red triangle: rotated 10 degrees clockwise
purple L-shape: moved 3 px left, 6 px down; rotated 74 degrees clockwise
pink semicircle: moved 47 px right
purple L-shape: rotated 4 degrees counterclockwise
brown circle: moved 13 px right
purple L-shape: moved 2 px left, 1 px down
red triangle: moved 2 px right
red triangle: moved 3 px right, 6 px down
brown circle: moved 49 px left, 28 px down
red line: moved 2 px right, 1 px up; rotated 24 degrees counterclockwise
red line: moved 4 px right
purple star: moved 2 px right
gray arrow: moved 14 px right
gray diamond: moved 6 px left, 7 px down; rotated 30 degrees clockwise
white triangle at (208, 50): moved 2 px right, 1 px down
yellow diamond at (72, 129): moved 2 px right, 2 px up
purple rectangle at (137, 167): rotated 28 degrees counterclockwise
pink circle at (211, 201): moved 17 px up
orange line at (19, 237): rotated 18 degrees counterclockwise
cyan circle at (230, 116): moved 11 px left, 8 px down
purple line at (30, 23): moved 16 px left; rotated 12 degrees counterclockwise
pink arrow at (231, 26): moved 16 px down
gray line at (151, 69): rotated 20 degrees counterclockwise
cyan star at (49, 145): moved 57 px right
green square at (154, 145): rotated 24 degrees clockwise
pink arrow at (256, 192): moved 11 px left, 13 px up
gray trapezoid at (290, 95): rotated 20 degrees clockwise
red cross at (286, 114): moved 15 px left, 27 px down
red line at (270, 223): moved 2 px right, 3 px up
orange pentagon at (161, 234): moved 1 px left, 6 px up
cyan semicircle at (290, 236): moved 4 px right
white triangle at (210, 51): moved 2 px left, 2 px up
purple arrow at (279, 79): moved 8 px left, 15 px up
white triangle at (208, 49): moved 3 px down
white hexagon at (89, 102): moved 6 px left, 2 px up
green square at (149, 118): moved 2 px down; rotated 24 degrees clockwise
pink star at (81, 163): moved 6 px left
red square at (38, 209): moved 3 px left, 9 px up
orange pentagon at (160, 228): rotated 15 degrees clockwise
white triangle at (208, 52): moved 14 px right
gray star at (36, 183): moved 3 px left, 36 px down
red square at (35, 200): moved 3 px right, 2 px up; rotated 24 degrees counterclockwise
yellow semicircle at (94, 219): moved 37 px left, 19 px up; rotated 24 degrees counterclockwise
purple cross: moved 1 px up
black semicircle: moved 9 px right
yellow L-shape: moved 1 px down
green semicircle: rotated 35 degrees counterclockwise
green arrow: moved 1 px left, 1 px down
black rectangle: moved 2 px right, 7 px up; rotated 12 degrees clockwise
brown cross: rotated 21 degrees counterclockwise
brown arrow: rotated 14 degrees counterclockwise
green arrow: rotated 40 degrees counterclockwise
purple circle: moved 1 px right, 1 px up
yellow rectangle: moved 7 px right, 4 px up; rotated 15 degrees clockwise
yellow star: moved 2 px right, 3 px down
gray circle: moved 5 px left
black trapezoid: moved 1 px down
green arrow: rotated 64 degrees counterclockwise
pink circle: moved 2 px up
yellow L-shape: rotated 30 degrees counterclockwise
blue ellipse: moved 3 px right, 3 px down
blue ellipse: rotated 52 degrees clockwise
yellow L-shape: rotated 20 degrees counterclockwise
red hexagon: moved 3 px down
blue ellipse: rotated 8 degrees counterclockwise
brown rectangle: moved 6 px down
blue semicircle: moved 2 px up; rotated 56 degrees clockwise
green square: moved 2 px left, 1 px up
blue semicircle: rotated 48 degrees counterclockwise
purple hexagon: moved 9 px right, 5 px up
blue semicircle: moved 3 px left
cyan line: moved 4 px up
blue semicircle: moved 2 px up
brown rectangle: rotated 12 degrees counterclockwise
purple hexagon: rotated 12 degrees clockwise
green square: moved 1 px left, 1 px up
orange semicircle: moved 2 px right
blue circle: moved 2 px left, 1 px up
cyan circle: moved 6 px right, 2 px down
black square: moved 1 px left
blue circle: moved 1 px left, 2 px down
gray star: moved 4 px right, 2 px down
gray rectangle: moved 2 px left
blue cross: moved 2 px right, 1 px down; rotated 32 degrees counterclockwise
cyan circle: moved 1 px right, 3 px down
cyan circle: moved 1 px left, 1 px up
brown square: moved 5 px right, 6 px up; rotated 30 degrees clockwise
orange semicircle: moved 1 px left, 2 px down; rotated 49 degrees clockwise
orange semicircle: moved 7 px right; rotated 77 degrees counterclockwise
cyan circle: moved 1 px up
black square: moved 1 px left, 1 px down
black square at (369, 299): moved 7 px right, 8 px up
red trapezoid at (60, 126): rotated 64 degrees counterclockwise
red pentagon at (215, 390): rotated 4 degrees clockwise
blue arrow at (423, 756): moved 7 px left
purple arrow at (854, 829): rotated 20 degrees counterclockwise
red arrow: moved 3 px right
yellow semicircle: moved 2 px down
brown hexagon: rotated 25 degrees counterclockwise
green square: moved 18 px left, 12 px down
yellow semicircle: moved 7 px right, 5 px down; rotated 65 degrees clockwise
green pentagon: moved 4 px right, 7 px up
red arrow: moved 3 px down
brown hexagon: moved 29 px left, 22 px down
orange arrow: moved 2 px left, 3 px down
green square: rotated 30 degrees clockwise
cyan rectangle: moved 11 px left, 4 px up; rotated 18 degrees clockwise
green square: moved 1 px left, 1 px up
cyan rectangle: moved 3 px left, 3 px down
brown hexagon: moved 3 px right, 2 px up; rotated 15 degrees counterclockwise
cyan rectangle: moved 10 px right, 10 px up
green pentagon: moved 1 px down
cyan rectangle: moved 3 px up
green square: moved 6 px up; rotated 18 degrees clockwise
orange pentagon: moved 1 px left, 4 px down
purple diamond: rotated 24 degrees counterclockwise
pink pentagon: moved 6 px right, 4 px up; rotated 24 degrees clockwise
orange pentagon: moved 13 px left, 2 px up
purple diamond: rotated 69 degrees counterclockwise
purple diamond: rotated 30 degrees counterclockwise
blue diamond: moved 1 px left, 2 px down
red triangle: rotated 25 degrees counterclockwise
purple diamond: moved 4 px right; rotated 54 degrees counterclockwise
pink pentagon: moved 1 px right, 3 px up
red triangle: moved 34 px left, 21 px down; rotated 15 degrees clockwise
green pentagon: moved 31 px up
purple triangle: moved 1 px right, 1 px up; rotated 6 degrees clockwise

---------------

# Aim
Count how many of the lines above contain the word "star" and reply with only that number.

# Expected answer
6